What this task involves:
Pull out every line below that holds the word "MISO".

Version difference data
########

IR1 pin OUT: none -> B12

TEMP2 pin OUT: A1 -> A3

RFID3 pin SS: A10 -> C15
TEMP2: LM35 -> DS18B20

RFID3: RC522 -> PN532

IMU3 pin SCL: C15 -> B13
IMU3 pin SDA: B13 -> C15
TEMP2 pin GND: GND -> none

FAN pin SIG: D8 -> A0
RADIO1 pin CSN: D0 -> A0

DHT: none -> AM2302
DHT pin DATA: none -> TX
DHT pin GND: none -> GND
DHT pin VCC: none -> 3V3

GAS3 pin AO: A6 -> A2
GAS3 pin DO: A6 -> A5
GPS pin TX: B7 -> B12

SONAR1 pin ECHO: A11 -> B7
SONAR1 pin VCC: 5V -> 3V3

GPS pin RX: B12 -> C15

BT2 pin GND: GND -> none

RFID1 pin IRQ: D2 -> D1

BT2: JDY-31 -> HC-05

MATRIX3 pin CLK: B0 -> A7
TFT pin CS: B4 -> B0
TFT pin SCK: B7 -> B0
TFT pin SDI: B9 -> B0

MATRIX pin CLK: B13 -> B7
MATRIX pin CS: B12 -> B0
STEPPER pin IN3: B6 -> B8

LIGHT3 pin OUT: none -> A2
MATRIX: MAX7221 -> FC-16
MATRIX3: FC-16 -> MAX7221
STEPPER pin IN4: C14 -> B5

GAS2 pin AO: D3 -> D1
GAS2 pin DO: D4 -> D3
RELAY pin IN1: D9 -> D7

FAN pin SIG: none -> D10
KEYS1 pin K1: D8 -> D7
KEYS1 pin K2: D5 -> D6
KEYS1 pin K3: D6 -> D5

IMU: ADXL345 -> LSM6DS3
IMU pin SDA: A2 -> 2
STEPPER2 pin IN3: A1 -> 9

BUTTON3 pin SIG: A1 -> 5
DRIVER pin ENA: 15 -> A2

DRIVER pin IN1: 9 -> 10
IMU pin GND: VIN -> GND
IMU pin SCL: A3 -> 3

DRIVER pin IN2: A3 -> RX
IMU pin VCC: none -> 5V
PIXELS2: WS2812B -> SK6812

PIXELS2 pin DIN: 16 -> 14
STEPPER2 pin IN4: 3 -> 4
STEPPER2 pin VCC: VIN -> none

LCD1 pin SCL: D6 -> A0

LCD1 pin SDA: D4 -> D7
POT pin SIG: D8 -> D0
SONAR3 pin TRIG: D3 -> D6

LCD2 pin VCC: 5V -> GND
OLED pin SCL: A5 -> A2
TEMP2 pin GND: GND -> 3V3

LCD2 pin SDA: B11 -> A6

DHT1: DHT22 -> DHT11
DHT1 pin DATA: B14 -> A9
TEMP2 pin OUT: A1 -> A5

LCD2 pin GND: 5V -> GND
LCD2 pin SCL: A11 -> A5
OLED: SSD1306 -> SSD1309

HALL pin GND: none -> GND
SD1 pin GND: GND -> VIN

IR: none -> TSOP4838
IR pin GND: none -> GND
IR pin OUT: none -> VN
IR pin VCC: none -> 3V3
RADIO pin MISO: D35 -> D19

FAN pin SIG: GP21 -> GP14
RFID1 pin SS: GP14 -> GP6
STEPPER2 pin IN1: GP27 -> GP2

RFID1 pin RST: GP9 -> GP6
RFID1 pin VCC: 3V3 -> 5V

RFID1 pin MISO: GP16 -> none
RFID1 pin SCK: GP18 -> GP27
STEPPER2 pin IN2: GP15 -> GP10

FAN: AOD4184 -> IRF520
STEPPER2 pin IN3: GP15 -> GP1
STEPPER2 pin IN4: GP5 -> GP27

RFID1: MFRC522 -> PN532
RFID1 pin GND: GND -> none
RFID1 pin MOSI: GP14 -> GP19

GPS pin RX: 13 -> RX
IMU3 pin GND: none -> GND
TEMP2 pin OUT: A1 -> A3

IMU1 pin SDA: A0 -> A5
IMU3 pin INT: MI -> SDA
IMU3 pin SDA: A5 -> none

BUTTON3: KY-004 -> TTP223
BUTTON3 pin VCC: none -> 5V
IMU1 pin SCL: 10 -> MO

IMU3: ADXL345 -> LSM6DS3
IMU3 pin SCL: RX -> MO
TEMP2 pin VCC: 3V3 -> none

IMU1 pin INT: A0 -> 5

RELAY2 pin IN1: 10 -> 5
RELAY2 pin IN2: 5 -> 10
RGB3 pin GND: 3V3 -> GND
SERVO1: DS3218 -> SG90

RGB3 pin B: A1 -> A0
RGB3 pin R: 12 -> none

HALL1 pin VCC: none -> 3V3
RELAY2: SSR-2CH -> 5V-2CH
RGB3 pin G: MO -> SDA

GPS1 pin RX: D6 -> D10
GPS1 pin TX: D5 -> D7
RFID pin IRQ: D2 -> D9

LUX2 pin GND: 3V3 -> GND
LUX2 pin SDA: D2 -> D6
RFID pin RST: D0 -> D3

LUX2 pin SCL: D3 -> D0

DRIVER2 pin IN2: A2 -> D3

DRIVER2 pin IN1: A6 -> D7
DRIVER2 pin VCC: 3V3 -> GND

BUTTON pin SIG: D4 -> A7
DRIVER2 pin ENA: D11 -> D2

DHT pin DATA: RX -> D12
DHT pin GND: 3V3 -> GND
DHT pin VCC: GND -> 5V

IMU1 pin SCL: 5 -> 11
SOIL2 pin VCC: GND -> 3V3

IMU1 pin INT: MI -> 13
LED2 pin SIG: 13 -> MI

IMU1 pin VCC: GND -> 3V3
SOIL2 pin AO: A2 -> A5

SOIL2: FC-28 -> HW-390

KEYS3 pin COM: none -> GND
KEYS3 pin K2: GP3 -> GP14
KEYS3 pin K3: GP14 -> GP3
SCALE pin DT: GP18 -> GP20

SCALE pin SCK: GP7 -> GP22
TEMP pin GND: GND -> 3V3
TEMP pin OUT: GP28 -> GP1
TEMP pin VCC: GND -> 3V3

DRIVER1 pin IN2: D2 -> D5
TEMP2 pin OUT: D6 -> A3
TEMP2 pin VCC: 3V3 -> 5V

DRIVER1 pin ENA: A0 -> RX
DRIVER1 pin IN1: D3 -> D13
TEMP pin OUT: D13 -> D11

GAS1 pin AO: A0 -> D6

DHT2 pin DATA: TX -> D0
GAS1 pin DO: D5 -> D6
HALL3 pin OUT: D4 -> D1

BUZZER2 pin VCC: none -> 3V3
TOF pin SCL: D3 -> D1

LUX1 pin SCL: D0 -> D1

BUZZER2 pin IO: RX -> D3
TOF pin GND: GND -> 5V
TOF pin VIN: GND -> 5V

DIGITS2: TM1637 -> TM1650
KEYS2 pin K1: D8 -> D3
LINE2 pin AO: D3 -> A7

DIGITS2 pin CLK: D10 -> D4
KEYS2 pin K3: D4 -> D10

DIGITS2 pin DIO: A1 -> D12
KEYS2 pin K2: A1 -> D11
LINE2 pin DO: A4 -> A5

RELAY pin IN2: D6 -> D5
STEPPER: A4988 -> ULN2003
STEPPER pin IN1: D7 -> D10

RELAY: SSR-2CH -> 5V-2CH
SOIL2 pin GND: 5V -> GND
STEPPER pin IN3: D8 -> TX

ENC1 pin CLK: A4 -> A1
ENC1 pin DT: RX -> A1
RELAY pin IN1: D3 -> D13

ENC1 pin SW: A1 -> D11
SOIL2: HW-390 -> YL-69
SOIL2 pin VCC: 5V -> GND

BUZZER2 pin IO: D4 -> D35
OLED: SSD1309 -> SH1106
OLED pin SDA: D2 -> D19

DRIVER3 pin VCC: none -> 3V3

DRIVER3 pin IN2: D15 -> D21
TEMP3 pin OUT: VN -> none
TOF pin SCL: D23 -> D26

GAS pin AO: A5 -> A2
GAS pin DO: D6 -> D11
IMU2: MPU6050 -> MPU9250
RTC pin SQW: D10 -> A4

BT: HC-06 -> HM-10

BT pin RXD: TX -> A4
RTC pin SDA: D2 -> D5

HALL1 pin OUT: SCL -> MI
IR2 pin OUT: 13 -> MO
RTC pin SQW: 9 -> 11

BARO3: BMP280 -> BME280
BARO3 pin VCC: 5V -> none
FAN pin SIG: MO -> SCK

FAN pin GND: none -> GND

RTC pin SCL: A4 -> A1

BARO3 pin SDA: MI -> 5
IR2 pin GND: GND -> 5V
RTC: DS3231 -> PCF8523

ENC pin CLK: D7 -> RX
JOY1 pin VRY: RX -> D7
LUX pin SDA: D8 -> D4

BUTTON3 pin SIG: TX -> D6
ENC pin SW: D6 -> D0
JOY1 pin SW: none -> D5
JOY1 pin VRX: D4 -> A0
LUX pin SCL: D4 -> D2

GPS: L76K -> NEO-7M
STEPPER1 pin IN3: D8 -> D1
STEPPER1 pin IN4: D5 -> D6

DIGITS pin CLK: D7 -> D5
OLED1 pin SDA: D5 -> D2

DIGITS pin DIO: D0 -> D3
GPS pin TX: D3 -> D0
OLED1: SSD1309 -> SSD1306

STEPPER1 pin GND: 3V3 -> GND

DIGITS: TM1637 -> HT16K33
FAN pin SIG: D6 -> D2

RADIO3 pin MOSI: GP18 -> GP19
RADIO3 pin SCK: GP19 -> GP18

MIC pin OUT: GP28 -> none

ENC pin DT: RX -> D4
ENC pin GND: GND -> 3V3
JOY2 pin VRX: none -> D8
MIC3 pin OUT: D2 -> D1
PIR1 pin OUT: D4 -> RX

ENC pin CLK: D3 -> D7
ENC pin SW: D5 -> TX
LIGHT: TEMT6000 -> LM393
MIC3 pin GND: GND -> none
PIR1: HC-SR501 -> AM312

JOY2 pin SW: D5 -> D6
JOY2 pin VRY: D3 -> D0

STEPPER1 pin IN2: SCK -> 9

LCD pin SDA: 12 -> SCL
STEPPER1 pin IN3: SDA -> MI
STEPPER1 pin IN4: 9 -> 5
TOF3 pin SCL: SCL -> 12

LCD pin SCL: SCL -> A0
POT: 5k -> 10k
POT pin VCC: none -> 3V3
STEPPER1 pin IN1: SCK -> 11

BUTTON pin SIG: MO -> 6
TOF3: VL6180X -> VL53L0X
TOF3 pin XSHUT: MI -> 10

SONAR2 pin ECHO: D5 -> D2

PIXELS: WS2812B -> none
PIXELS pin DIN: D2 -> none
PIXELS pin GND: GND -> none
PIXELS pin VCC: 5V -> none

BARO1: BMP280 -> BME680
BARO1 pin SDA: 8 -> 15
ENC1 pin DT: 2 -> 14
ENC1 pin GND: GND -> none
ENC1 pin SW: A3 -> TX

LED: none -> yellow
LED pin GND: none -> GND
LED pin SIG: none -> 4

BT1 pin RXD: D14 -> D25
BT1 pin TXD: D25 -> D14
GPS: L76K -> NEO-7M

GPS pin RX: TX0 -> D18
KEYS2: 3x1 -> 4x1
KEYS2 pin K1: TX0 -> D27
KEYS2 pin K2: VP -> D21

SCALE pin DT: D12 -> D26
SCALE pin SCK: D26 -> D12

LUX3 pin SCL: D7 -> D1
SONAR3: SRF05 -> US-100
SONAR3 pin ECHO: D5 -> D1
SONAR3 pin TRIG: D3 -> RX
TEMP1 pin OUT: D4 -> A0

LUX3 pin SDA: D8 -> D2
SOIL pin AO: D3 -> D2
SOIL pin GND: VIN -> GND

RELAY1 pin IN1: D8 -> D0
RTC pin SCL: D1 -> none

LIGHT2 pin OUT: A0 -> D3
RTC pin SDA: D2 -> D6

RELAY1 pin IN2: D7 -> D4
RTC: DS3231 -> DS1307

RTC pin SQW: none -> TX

########

Result:
RADIO pin MISO: D35 -> D19
RFID1 pin MISO: GP16 -> none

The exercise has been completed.